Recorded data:
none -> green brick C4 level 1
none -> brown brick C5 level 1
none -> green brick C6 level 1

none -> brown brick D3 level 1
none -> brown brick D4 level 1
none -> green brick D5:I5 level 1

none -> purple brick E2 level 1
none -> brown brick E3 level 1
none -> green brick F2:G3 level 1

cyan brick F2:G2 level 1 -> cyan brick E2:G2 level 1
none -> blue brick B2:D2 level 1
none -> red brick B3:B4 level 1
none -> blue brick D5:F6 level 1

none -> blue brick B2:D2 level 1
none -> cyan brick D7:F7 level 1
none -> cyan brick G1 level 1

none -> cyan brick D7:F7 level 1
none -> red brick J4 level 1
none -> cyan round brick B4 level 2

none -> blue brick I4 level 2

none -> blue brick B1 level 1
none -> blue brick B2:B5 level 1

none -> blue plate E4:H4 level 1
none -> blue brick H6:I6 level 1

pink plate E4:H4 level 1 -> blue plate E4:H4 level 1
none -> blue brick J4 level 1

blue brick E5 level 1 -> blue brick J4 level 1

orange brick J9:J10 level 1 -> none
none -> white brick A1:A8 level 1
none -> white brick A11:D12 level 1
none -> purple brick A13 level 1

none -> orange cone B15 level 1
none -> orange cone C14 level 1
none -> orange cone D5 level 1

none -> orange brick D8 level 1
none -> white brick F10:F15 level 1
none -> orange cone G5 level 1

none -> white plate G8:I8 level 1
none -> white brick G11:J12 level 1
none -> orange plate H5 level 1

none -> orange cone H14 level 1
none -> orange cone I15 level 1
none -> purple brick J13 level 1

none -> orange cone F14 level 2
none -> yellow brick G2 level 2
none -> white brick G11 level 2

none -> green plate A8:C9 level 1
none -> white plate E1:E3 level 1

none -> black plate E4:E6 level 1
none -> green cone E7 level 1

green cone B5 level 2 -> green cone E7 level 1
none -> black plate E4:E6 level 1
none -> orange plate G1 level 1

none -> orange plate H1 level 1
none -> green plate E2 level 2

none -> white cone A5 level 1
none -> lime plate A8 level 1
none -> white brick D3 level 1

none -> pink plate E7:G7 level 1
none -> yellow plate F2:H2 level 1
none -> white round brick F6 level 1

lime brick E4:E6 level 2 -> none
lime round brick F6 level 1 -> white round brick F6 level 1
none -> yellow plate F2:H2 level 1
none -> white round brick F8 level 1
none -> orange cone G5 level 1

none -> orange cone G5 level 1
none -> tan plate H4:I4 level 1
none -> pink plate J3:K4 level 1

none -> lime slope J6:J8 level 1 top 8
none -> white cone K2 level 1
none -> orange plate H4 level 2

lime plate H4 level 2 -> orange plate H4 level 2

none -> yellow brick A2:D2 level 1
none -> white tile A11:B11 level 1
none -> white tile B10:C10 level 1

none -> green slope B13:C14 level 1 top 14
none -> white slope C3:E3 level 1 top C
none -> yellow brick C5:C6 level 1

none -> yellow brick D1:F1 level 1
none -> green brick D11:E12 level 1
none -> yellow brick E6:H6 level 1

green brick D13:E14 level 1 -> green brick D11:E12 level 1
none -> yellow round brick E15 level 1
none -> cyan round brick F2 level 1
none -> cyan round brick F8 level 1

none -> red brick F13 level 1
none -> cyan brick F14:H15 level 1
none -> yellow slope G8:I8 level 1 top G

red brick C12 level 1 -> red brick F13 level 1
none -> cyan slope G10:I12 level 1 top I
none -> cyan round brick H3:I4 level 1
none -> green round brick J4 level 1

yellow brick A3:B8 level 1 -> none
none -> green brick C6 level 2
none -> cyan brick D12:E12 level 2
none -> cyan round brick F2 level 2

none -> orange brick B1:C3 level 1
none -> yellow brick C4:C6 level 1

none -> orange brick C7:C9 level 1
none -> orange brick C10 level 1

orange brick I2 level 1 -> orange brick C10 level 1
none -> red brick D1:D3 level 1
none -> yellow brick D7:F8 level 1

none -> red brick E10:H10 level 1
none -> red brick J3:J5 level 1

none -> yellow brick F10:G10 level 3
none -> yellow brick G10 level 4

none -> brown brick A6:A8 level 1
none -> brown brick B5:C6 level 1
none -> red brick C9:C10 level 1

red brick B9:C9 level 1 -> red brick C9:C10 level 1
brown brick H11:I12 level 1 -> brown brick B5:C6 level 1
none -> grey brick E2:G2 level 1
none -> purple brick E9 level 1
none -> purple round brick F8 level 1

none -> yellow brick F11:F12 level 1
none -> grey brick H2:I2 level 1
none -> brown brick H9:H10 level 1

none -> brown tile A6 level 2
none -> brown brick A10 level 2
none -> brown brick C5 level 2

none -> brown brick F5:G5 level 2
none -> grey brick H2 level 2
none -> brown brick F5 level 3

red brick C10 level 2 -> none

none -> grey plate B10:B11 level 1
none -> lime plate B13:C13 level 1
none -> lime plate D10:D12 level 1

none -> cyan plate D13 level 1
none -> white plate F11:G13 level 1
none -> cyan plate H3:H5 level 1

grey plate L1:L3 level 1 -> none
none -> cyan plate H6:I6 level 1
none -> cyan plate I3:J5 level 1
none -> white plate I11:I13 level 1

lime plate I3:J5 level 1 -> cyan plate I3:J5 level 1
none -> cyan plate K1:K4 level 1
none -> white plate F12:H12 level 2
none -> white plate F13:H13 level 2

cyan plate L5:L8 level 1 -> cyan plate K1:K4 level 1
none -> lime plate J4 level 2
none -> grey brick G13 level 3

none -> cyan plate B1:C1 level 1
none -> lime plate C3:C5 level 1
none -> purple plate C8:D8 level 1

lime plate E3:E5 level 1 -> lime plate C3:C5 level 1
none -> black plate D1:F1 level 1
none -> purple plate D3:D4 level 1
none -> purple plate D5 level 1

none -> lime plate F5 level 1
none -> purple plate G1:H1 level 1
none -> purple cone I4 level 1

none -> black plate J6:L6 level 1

EXERCISE BRIEF:
Retype exactly the lines of the data above, starting at its first line and finishing with the line that has "none -> brown brick E3 level 1" in it.

OUTPUT:
none -> green brick C4 level 1
none -> brown brick C5 level 1
none -> green brick C6 level 1

none -> brown brick D3 level 1
none -> brown brick D4 level 1
none -> green brick D5:I5 level 1

none -> purple brick E2 level 1
none -> brown brick E3 level 1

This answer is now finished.